Excerpts from a dataset:
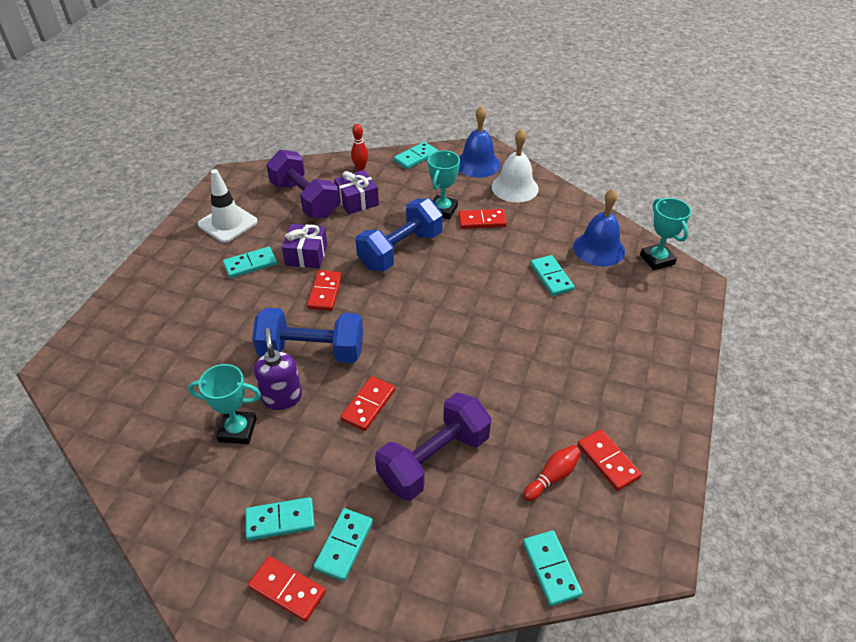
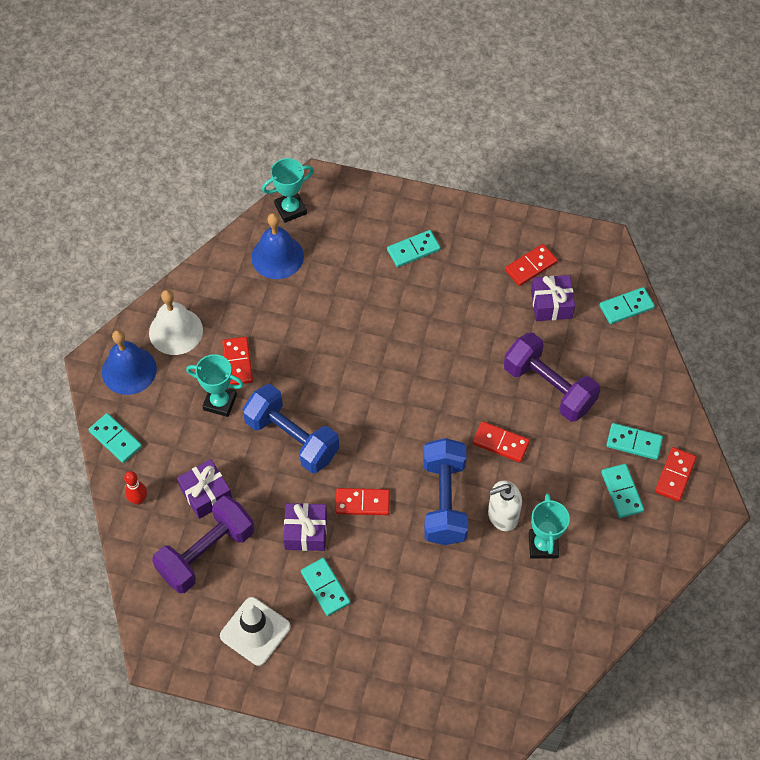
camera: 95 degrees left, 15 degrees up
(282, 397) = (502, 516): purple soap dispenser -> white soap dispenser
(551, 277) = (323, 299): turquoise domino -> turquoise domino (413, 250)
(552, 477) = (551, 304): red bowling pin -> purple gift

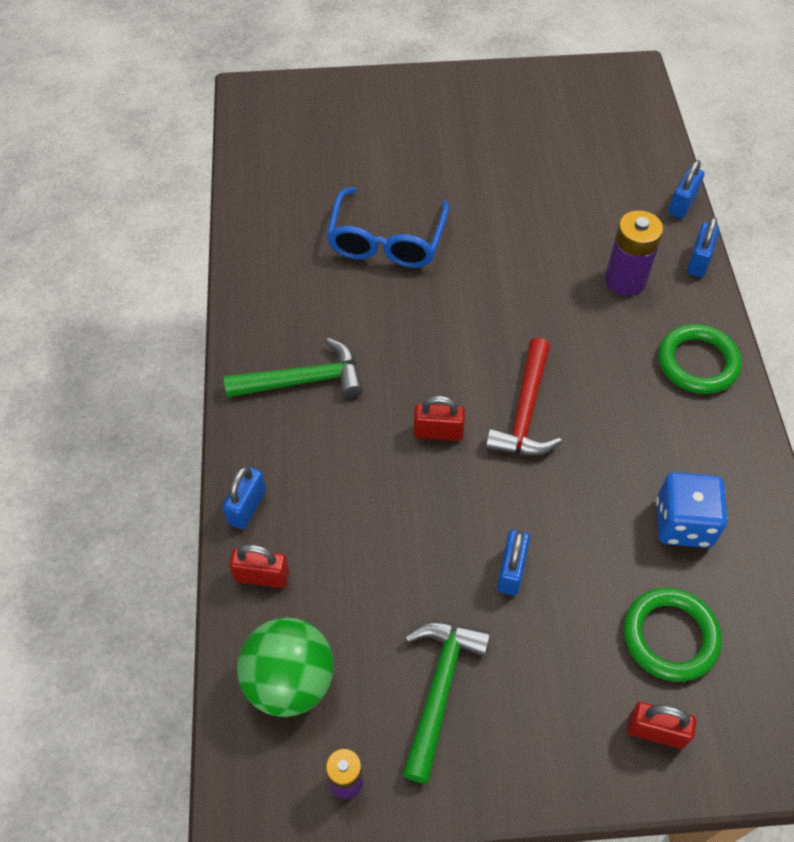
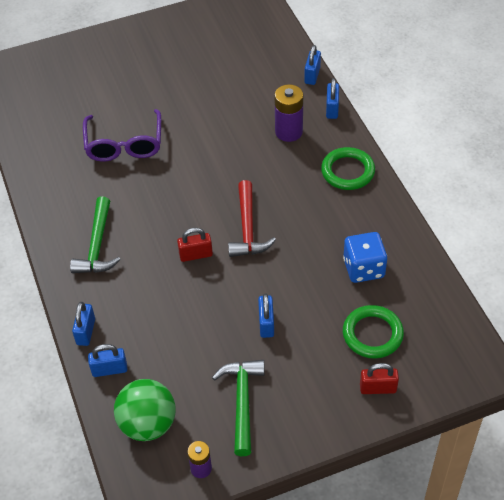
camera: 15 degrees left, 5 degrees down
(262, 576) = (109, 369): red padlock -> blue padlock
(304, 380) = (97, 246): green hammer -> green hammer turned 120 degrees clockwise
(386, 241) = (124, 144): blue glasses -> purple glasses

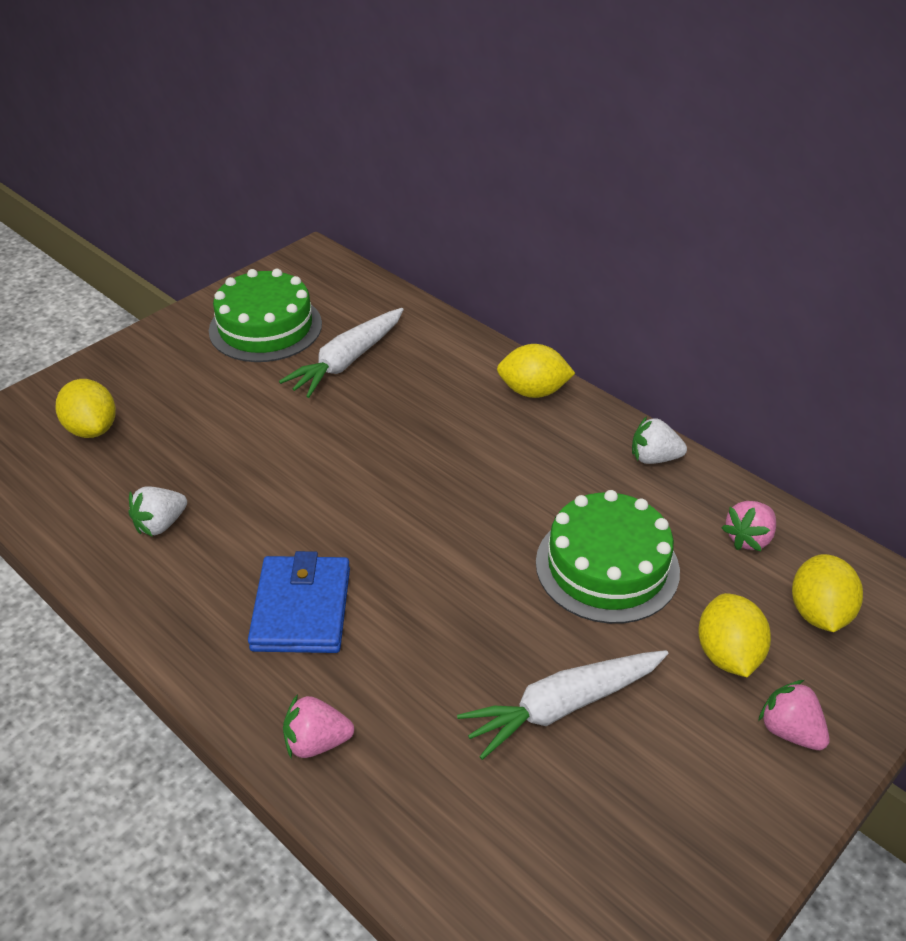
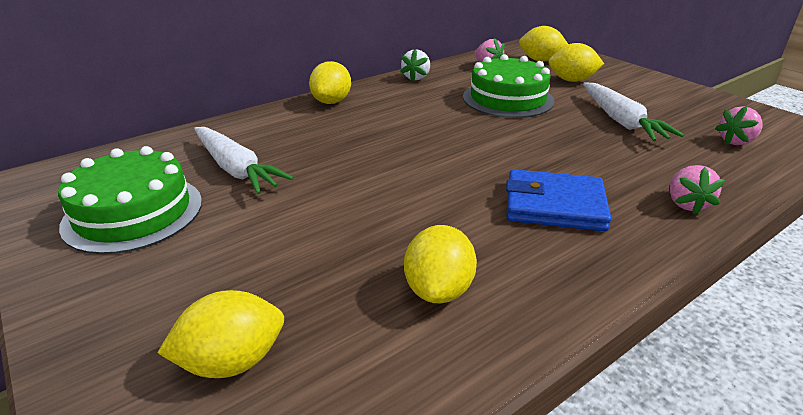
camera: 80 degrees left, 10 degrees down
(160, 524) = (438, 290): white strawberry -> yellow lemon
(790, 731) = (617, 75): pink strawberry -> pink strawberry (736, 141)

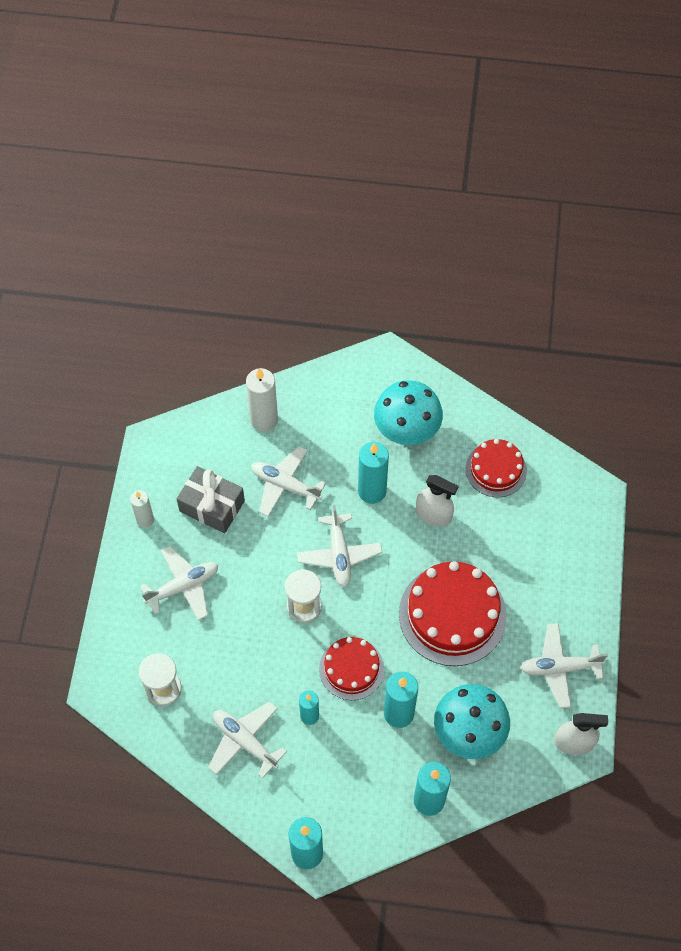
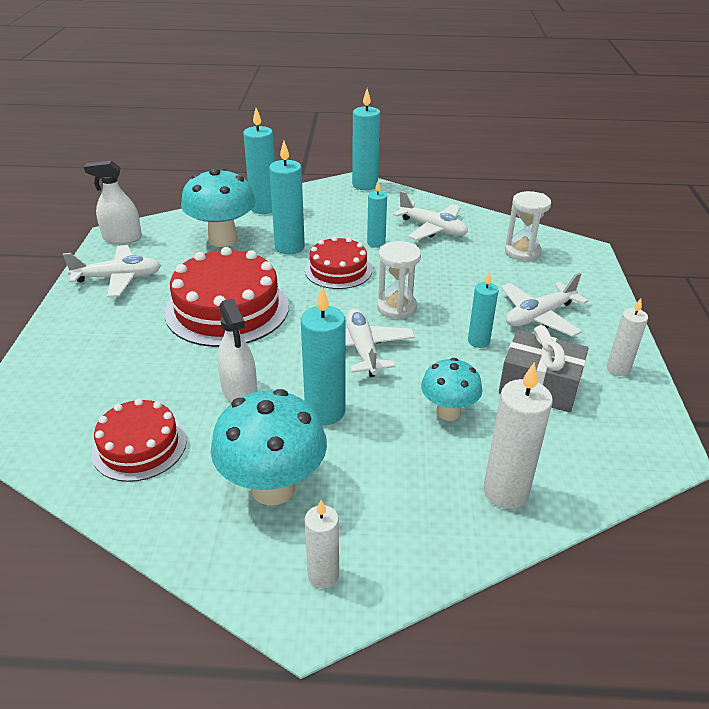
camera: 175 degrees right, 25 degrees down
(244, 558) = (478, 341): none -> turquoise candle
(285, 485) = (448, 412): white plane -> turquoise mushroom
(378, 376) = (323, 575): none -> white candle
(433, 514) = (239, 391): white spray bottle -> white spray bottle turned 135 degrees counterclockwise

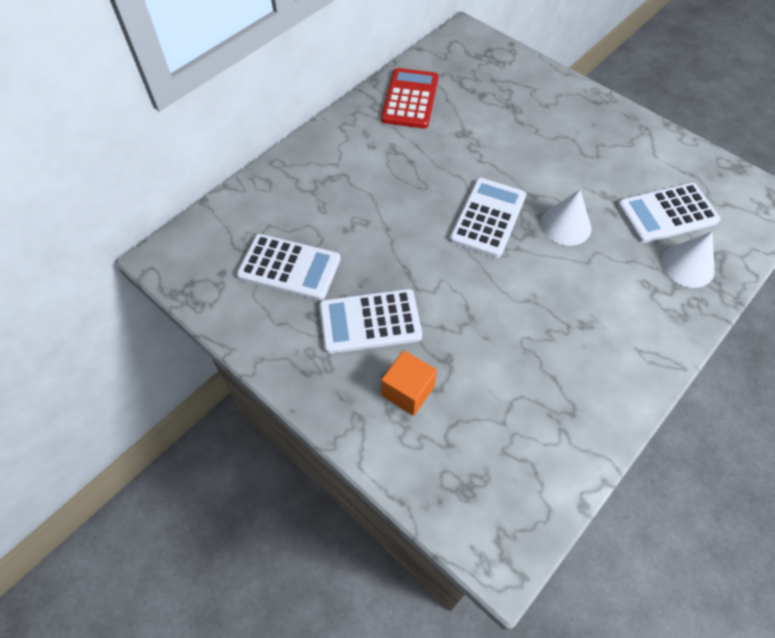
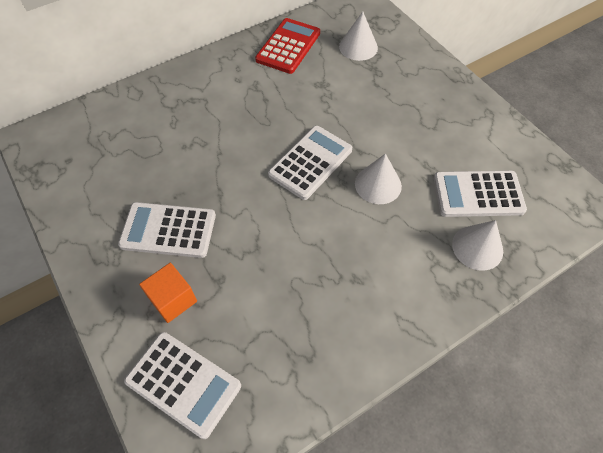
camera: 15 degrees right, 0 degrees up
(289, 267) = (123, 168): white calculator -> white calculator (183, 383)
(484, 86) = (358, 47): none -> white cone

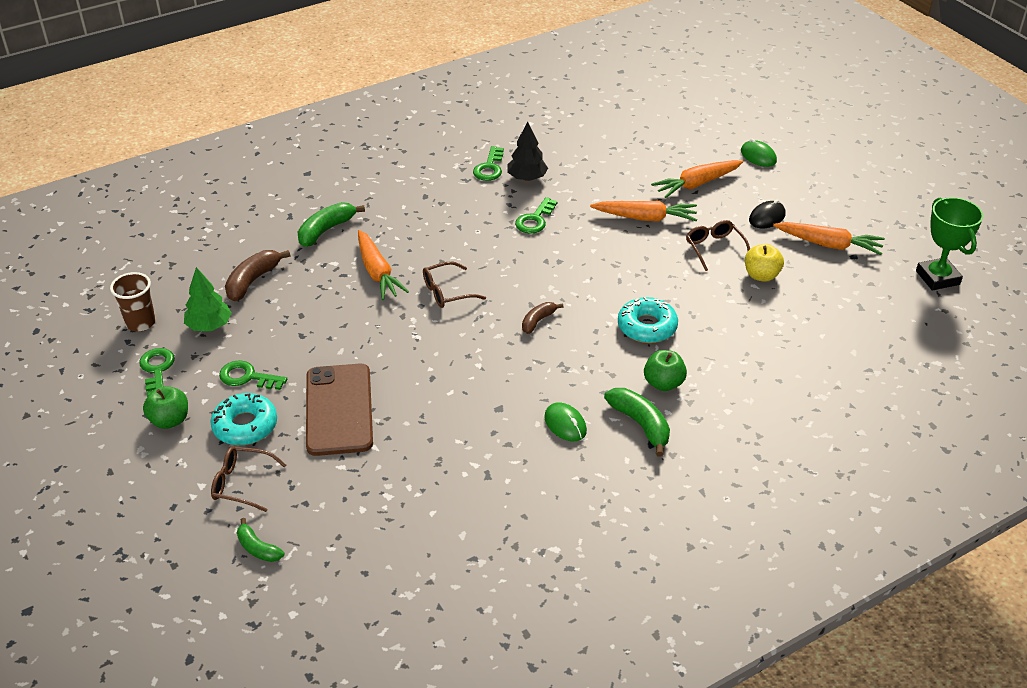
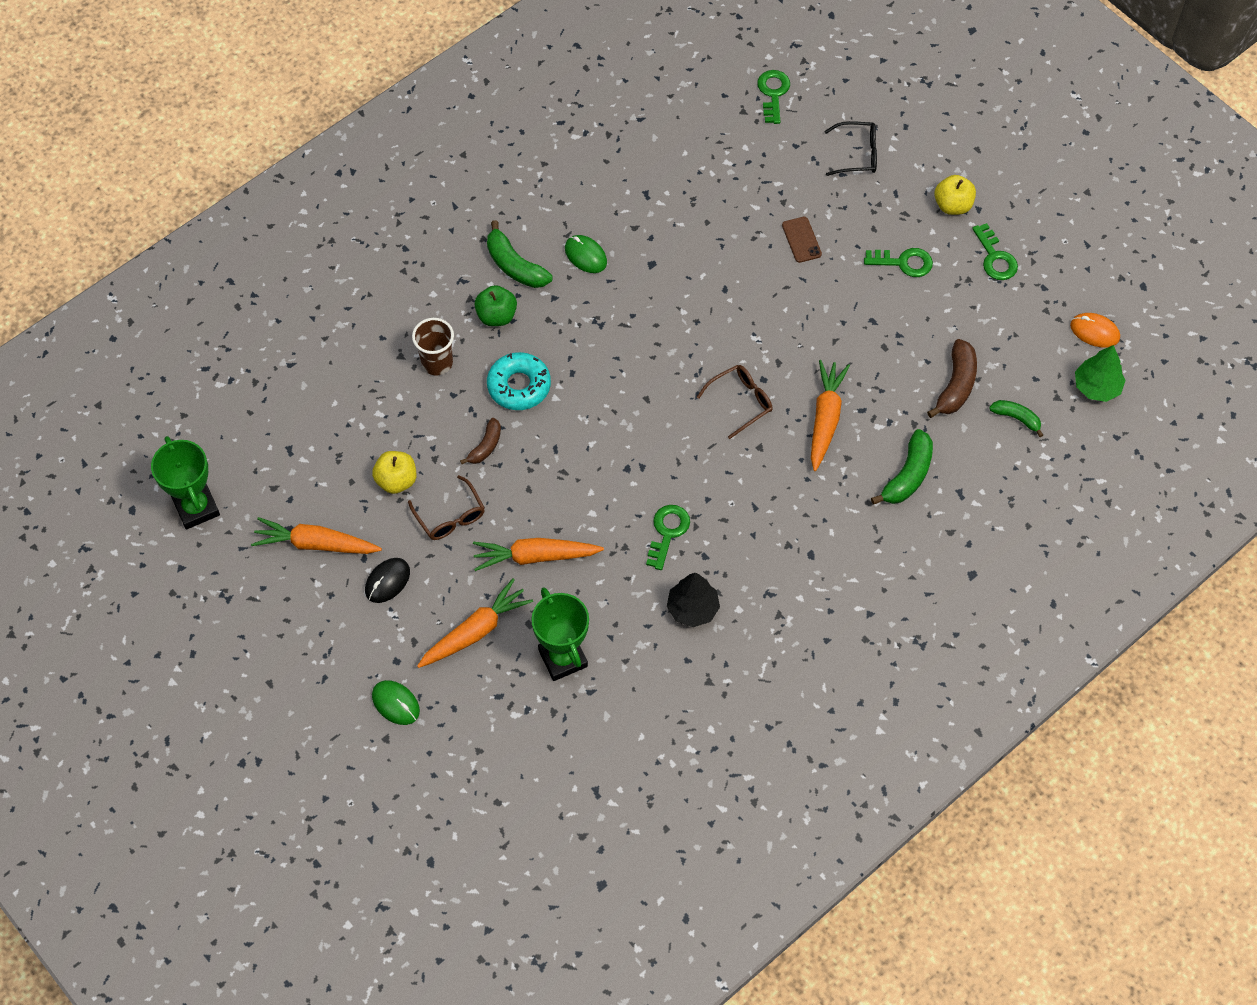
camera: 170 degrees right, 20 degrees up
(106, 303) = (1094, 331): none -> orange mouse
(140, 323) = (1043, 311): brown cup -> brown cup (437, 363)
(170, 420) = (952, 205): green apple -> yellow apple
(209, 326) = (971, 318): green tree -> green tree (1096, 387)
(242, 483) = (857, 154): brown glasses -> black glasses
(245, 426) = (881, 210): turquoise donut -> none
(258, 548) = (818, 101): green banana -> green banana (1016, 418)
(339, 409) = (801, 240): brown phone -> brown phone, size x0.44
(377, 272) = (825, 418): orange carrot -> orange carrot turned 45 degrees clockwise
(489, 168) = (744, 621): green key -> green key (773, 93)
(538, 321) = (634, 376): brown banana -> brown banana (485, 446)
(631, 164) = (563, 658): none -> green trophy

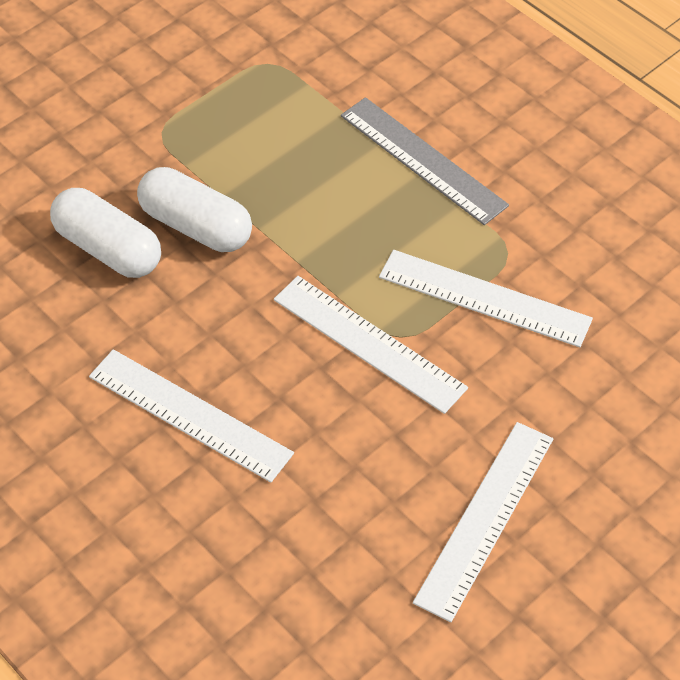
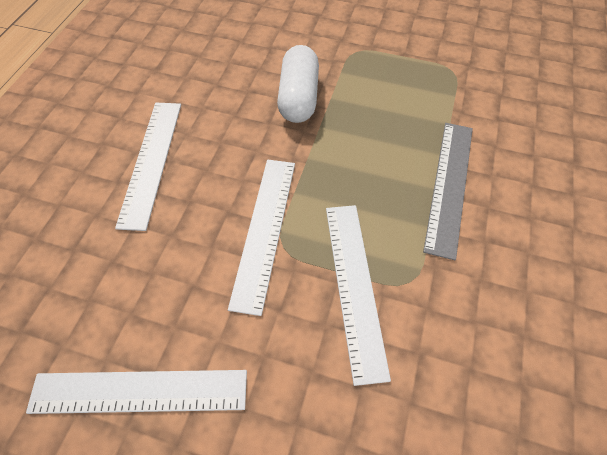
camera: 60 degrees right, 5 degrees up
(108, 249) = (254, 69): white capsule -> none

__Task item__:
Return each line among the entries that holds the word "white".

__Answer to this exercise__:
(282, 397) = (502, 516): purple soap dispenser -> white soap dispenser
(160, 524) = (438, 290): white strawberry -> yellow lemon
(285, 485) = (448, 412): white plane -> turquoise mushroom
(378, 376) = (323, 575): none -> white candle
(433, 514) = (239, 391): white spray bottle -> white spray bottle turned 135 degrees counterclockwise
(289, 267) = (123, 168): white calculator -> white calculator (183, 383)
(484, 86) = (358, 47): none -> white cone
(108, 249) = (254, 69): white capsule -> none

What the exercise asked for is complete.